*What to produce*
Since only the written part is wanted, repeat the records exactly and omit the pictures.

[Extracted data entries]
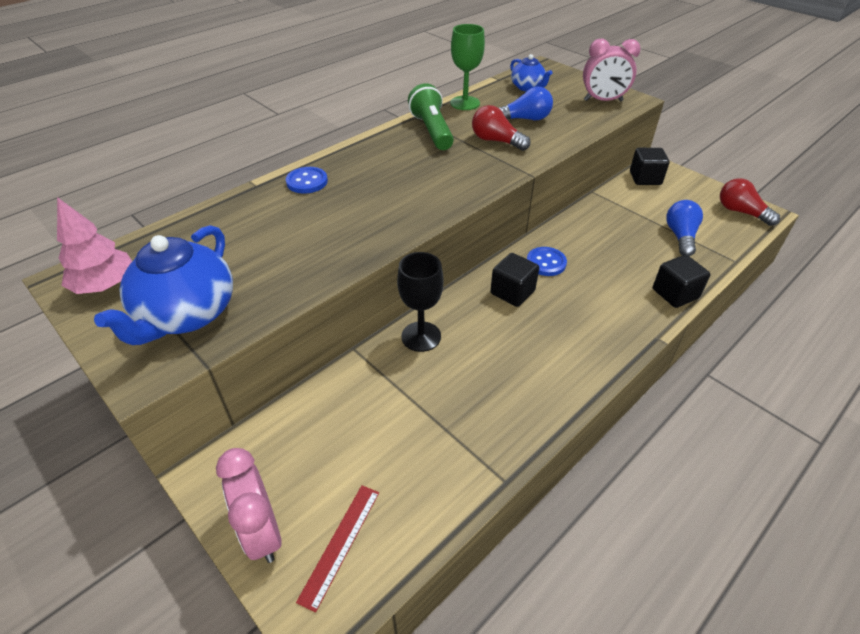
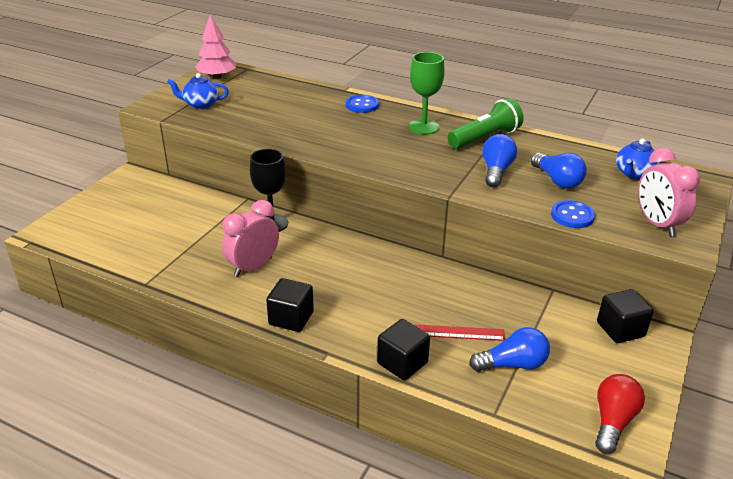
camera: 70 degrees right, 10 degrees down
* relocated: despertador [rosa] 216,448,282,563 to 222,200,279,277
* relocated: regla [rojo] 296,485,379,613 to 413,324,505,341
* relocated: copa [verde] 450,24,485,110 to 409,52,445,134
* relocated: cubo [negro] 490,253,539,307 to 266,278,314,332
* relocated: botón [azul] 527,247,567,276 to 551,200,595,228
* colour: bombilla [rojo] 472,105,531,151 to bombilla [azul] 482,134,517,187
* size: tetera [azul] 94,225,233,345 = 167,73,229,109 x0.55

*Your response*
camera: 70 degrees right, 10 degrees down
* relocated: despertador [rosa] 216,448,282,563 to 222,200,279,277
* relocated: regla [rojo] 296,485,379,613 to 413,324,505,341
* relocated: copa [verde] 450,24,485,110 to 409,52,445,134
* relocated: cubo [negro] 490,253,539,307 to 266,278,314,332
* relocated: botón [azul] 527,247,567,276 to 551,200,595,228
* colour: bombilla [rojo] 472,105,531,151 to bombilla [azul] 482,134,517,187
* size: tetera [azul] 94,225,233,345 = 167,73,229,109 x0.55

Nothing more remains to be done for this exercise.